Records from a data collection:
▬▬▬▬▬▬
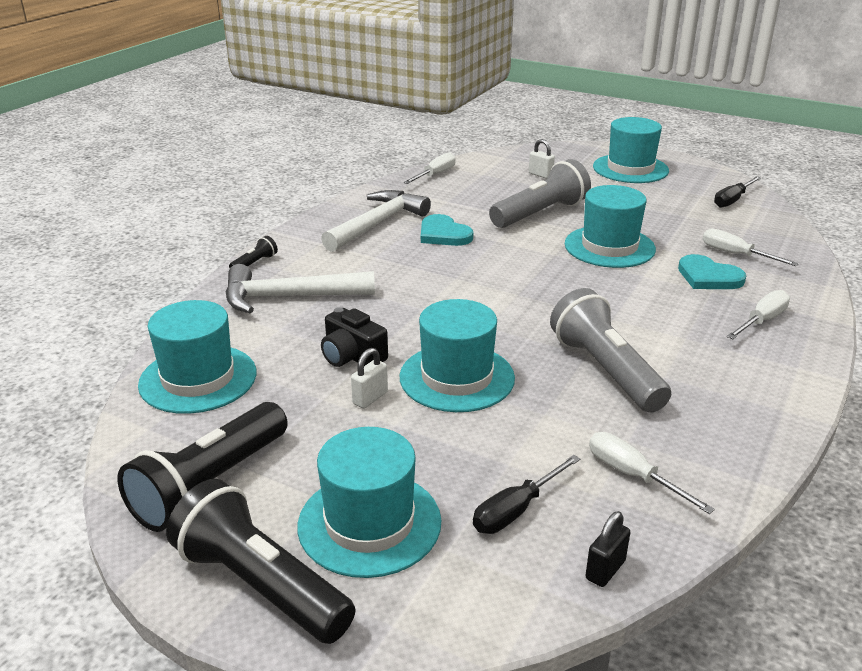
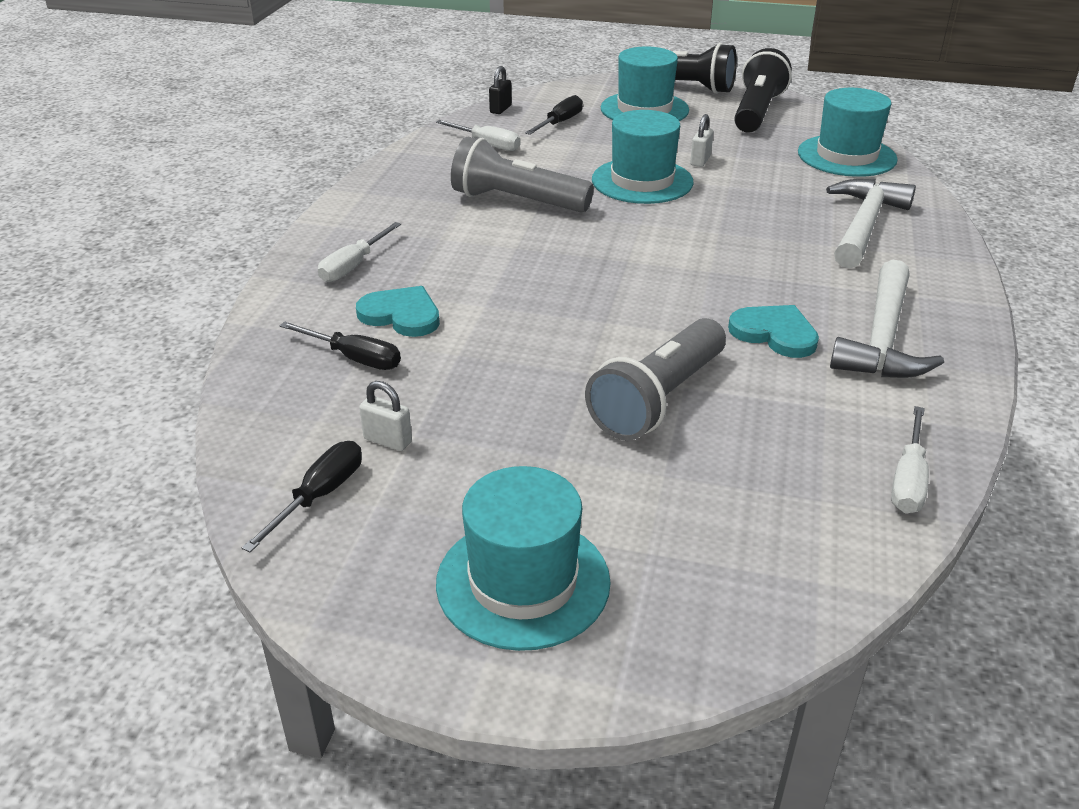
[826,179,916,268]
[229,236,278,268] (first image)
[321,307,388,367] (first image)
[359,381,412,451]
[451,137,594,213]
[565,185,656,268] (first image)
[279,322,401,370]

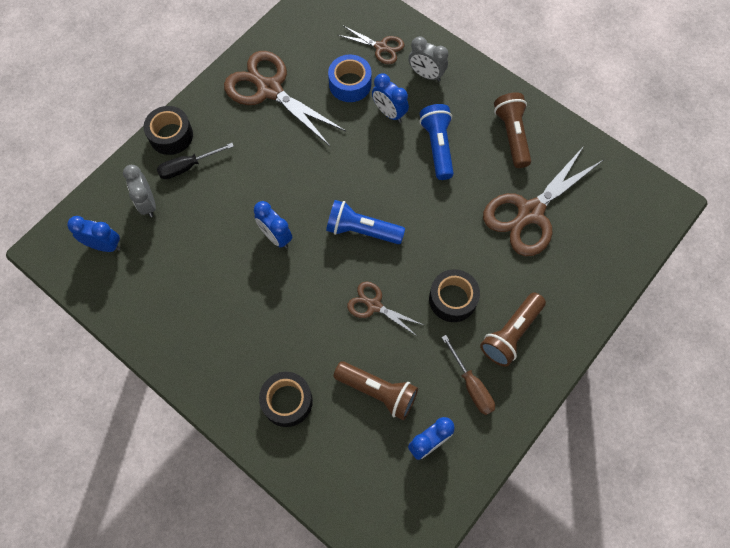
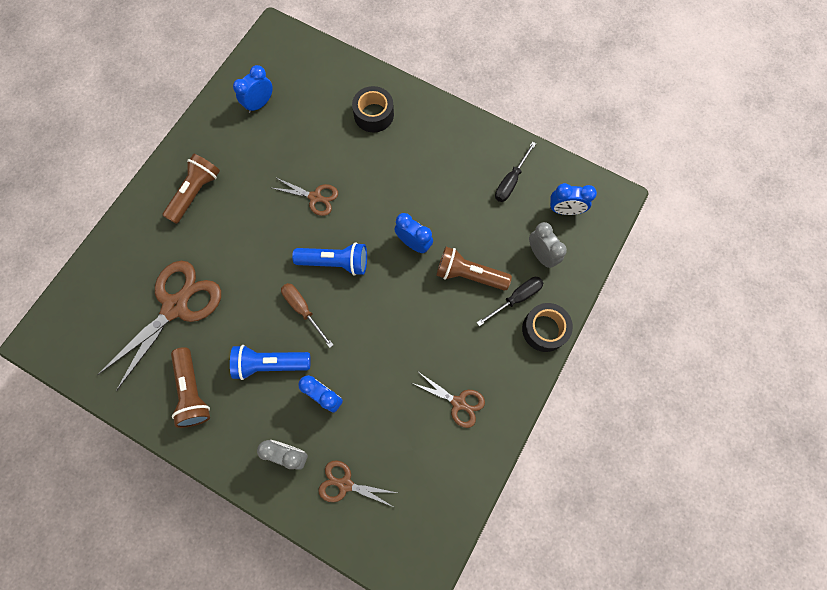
[412,373,485,428]
[328,54,372,102] (first image)
[436,247,512,291]
[230,345,310,380]
[429,269,480,322] (first image)
[281,283,333,348]
[495,142,536,202]

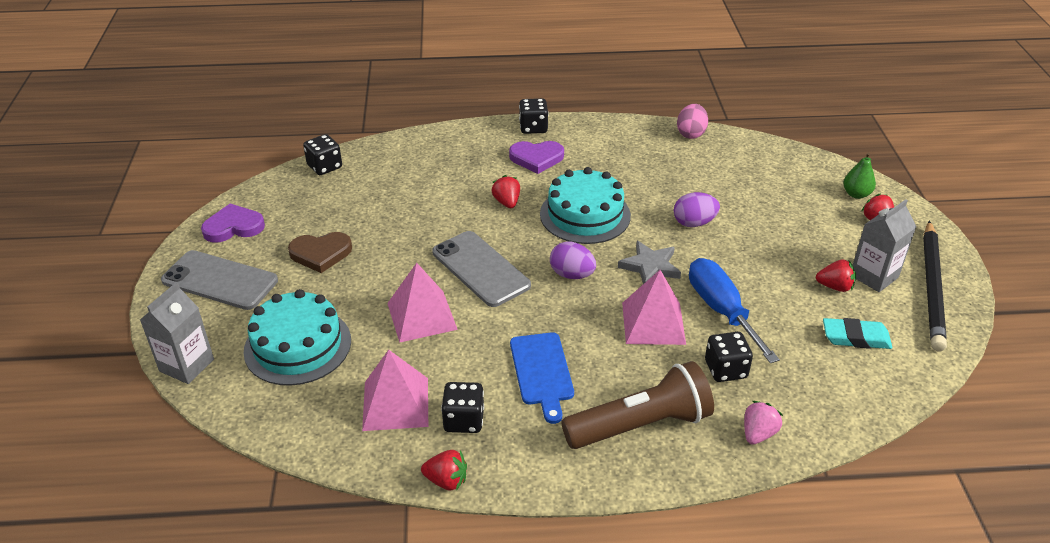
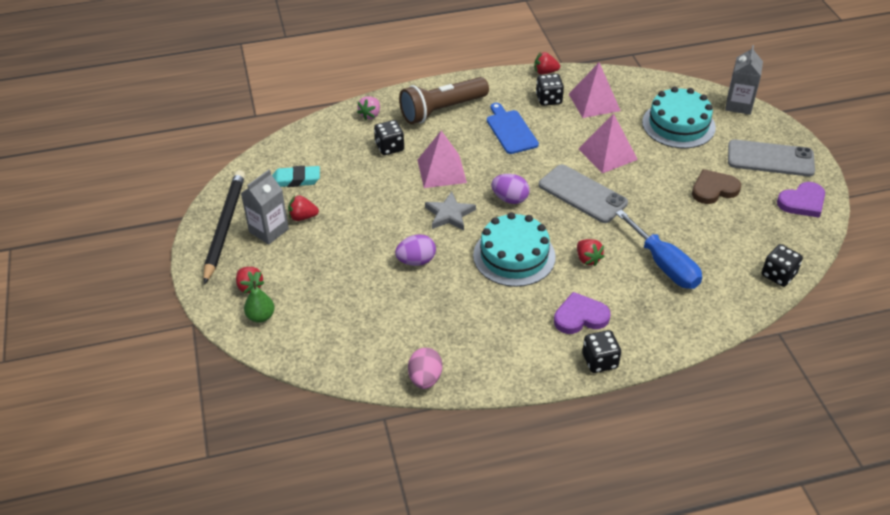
[616,210,702,289]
▬▬▬▬▬▬
> _Task instructions_:
Pull every line with "first" from the records.

> _Result below_:
[229,236,278,268] (first image)
[321,307,388,367] (first image)
[565,185,656,268] (first image)
[328,54,372,102] (first image)
[429,269,480,322] (first image)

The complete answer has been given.